When you reach the line with "cyan rectangle: (57, 78) -> (52, 105), moved" in the records below, begin transcribing exactly and continue up to and including the line with "black rectangle: (148, 56)", leaving out every picture.

▶ [DATASET ENTRIES]:
= = =

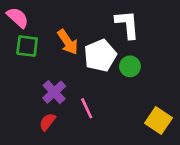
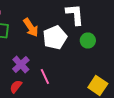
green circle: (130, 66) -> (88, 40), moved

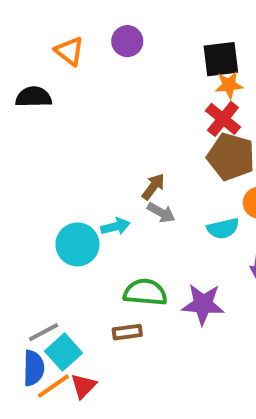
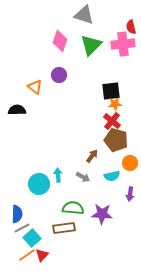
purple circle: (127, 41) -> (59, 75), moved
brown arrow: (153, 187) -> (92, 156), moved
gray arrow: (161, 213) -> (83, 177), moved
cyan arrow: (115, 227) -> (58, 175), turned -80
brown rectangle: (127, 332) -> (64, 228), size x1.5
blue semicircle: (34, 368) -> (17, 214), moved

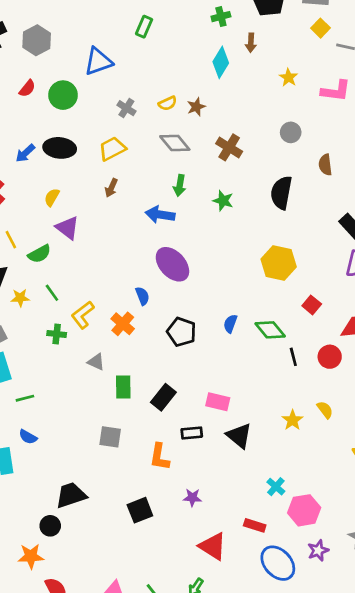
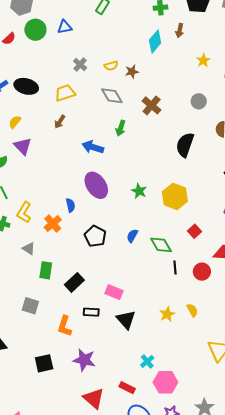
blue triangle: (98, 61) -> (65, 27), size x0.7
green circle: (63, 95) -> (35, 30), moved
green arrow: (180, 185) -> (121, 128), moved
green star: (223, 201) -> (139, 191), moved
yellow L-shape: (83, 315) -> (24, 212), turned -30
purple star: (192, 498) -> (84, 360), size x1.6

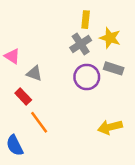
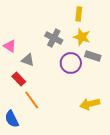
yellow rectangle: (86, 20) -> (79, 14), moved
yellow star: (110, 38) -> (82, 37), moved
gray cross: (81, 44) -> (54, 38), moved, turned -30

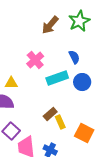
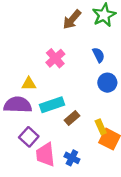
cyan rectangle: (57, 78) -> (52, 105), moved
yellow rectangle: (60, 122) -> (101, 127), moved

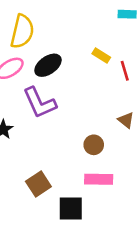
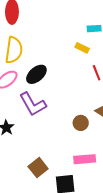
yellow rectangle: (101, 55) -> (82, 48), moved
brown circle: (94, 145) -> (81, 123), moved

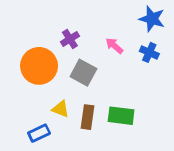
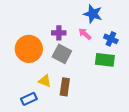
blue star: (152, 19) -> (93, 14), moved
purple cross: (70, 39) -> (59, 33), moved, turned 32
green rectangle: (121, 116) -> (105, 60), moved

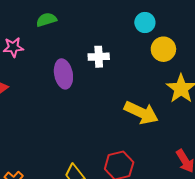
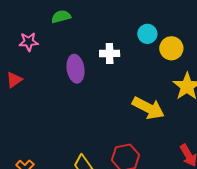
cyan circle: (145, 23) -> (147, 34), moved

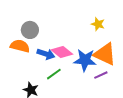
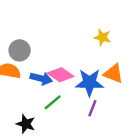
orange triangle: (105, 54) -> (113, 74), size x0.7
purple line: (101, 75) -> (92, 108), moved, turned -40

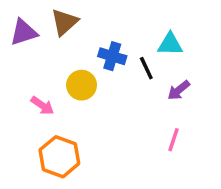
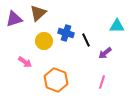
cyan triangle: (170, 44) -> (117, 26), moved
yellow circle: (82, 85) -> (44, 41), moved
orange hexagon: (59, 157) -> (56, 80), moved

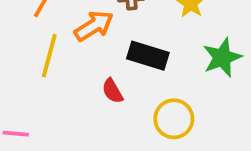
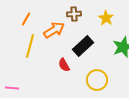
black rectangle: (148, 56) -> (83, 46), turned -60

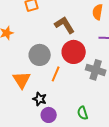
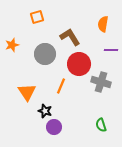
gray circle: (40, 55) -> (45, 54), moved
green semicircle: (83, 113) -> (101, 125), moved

= = =

▶ [WRITTEN REPLY]:
cyan rectangle: (57, 78) -> (52, 105), moved
yellow rectangle: (60, 122) -> (101, 127), moved

yellow rectangle: (101, 55) -> (82, 48), moved
brown circle: (94, 145) -> (81, 123), moved

blue star: (152, 19) -> (93, 14), moved
purple cross: (70, 39) -> (59, 33), moved, turned 32
green rectangle: (121, 116) -> (105, 60), moved

cyan circle: (145, 23) -> (147, 34), moved

orange triangle: (105, 54) -> (113, 74), size x0.7
purple line: (101, 75) -> (92, 108), moved, turned -40

cyan triangle: (170, 44) -> (117, 26), moved
yellow circle: (82, 85) -> (44, 41), moved
orange hexagon: (59, 157) -> (56, 80), moved

black rectangle: (148, 56) -> (83, 46), turned -60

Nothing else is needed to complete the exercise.